AVAILABLE DATA:
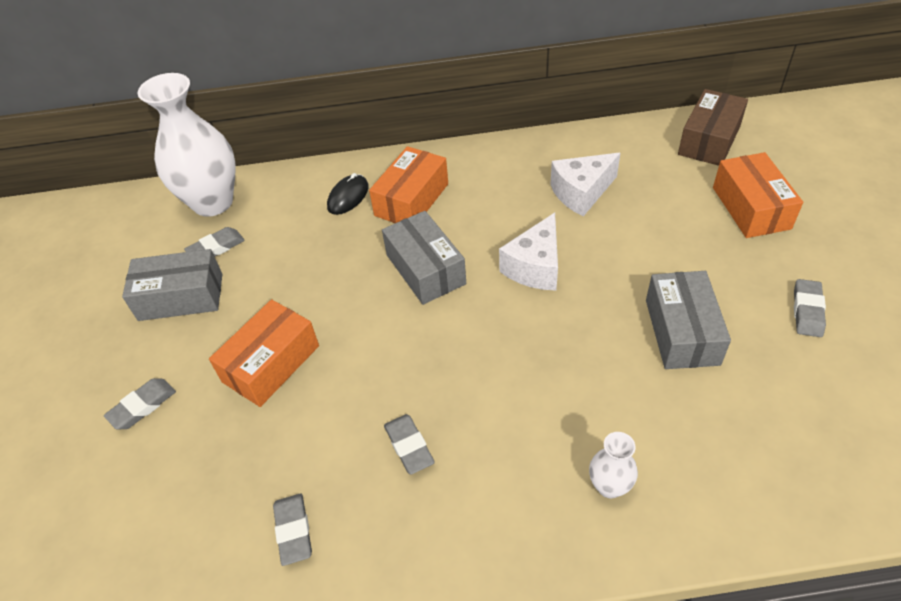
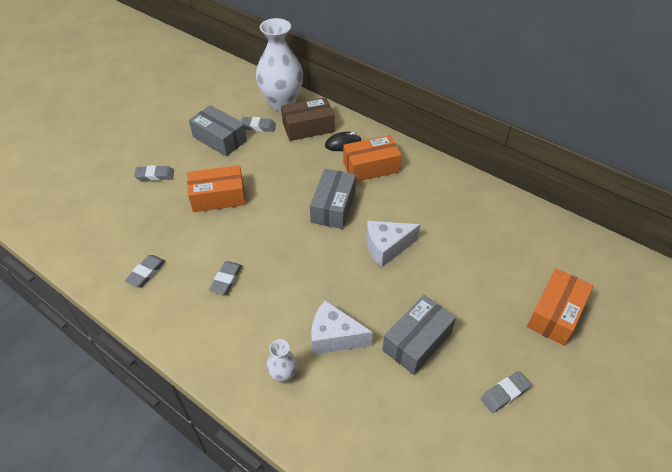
camera: 40 degrees right, 0 degrees up
(581, 193) = (464, 229): white cheese -> white cheese (334, 337)
(709, 140) = (587, 257): brown box -> brown box (308, 127)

PROBLEM DESCRIPTION: Any picture in the material is to be dropped; the rest is repeated exactly.

RESULT OF THIS TASK:
camera: 40 degrees right, 0 degrees up
(581, 193) = (464, 229): white cheese -> white cheese (334, 337)
(709, 140) = (587, 257): brown box -> brown box (308, 127)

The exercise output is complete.